*ЦЕЛЬ ЗАДАНИЯ*
Повторите без изменений строки из данных ниже: от строки с «had [528, 676]» до строки с «Kwesi [693, 965]» включительно.

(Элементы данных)
=======
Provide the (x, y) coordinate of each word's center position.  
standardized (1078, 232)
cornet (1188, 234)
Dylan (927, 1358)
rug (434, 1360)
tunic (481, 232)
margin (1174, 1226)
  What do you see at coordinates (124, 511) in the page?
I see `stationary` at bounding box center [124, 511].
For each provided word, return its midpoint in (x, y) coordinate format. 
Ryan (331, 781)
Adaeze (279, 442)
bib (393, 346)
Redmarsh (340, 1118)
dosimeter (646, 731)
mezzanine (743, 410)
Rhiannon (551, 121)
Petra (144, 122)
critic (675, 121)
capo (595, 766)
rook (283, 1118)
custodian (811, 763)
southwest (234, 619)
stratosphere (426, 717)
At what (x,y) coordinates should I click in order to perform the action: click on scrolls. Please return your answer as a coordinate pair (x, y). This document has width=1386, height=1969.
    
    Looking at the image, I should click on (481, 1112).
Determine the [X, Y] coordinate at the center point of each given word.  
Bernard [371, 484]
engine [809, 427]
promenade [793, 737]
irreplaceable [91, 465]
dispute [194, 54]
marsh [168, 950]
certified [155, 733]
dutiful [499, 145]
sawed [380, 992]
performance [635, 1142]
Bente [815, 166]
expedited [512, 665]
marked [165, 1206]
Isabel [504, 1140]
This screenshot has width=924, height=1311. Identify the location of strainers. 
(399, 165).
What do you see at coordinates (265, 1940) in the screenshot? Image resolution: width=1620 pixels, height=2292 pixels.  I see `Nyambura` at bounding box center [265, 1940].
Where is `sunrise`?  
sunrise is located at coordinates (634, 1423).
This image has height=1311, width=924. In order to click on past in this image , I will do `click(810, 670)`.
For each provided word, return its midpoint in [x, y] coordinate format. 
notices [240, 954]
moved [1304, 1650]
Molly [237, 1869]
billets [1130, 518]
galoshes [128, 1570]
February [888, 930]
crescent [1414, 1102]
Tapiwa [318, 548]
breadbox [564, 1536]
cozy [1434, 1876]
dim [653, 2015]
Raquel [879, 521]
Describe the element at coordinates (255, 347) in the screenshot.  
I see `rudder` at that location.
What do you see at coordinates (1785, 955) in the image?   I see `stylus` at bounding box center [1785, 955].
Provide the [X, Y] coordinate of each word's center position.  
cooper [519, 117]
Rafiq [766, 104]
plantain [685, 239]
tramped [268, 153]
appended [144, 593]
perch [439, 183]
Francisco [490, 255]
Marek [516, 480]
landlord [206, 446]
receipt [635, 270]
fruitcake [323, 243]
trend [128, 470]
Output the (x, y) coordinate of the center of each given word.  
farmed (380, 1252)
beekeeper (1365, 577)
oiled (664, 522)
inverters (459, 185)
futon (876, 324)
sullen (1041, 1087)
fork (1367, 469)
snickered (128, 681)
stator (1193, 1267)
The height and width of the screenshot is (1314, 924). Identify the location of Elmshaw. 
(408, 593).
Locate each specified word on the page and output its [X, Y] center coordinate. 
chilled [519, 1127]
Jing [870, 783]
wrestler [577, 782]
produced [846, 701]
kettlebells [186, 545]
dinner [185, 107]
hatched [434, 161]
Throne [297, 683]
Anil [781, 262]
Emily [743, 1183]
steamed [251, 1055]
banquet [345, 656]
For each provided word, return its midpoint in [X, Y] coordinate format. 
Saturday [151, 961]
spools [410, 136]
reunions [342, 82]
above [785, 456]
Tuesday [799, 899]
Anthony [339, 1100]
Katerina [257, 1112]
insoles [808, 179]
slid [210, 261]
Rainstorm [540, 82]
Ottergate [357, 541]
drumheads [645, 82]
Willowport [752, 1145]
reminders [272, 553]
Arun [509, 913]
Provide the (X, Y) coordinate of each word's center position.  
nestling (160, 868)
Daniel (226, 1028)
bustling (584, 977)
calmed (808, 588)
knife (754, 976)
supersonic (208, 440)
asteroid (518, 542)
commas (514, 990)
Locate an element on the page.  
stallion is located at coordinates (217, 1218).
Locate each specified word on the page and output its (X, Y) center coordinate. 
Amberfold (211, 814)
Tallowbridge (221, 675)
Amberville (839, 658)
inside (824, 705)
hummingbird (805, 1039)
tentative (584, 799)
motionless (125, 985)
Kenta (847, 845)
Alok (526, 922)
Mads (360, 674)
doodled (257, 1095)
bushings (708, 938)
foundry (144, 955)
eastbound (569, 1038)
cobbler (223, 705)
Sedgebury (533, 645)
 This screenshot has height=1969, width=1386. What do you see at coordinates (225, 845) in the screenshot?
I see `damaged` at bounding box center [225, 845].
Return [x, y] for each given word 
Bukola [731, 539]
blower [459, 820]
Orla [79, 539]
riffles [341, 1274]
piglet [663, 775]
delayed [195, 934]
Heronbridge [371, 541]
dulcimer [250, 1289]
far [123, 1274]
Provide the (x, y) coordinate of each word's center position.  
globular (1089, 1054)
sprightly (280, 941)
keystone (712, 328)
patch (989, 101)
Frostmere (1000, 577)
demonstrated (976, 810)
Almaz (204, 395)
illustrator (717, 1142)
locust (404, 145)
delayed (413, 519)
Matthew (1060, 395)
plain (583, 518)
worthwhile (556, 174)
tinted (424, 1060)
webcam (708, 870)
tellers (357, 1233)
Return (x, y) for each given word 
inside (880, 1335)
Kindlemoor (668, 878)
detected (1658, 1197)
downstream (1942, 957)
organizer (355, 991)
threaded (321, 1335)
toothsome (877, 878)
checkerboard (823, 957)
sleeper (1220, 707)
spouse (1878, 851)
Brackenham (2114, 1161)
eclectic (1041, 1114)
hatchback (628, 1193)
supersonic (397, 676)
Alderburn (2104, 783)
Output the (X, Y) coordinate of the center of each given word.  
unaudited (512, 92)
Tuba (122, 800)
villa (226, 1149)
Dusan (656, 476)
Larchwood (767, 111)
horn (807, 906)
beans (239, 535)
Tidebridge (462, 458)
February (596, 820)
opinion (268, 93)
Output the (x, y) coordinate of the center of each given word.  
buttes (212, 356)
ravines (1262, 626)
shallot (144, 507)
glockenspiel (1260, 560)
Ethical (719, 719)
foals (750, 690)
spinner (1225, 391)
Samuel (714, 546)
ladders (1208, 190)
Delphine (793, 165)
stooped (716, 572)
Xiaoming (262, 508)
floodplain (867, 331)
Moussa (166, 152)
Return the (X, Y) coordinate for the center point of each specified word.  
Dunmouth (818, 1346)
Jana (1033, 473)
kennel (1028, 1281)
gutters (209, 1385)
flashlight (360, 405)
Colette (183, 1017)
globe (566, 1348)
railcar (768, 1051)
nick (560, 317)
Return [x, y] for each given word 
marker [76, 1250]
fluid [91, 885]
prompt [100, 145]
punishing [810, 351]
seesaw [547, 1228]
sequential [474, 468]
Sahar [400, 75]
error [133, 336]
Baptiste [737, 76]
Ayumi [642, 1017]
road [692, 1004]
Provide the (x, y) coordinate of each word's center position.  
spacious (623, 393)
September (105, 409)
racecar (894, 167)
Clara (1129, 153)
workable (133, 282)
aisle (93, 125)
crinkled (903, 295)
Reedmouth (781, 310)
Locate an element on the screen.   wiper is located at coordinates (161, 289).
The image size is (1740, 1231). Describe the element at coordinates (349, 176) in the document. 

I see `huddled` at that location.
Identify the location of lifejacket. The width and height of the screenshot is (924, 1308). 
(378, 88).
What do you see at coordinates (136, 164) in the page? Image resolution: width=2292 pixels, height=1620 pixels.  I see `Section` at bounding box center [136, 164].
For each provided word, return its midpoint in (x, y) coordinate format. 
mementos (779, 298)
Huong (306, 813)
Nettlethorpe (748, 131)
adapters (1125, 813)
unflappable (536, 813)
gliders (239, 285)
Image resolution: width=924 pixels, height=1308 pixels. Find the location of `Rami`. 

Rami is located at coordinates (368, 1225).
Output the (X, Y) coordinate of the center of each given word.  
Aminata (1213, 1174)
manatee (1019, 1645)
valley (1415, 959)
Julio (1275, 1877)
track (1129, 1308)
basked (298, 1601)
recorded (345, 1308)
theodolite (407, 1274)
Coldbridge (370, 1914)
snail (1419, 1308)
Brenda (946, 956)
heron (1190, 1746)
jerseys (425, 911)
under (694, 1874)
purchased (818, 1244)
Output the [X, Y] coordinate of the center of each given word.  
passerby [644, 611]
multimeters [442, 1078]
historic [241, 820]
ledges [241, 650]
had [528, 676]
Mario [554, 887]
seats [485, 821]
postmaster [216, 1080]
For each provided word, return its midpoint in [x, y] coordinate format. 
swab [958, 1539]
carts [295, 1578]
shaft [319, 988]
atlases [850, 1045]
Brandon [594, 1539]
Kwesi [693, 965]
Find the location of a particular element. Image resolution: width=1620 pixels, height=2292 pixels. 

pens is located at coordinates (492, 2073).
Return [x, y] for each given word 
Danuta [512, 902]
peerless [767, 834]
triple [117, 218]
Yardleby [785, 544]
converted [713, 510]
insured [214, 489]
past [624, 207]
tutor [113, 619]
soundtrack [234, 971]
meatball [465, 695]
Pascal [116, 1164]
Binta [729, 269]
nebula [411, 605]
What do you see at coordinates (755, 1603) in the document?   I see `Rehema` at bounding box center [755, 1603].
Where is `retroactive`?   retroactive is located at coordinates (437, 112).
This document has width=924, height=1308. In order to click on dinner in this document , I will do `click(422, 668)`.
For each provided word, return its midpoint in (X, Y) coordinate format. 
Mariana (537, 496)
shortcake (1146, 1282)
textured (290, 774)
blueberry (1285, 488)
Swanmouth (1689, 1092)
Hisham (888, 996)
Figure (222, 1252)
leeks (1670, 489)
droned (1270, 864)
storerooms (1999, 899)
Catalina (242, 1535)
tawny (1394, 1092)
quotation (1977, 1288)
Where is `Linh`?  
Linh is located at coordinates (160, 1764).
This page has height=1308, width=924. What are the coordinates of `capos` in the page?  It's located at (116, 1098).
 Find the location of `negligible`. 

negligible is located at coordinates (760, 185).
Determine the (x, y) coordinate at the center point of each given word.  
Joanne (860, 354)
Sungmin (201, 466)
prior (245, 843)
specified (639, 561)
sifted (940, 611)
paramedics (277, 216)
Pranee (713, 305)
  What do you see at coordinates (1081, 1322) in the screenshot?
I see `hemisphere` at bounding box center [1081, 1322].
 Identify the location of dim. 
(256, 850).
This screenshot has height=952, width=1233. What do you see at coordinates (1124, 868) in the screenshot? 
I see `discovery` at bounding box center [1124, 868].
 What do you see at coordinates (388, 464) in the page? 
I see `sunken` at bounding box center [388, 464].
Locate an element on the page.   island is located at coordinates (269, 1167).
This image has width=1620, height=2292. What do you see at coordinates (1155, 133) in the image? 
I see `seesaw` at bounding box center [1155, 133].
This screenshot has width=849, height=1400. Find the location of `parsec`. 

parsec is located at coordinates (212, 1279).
=======
*ПРАВИЛЬНЫЙ РЕЗУЛЬТАТ*
had [528, 676]
Mario [554, 887]
seats [485, 821]
postmaster [216, 1080]
For each provided word, return its midpoint in [x, y] coordinate format. 
swab [958, 1539]
carts [295, 1578]
shaft [319, 988]
atlases [850, 1045]
Brandon [594, 1539]
Kwesi [693, 965]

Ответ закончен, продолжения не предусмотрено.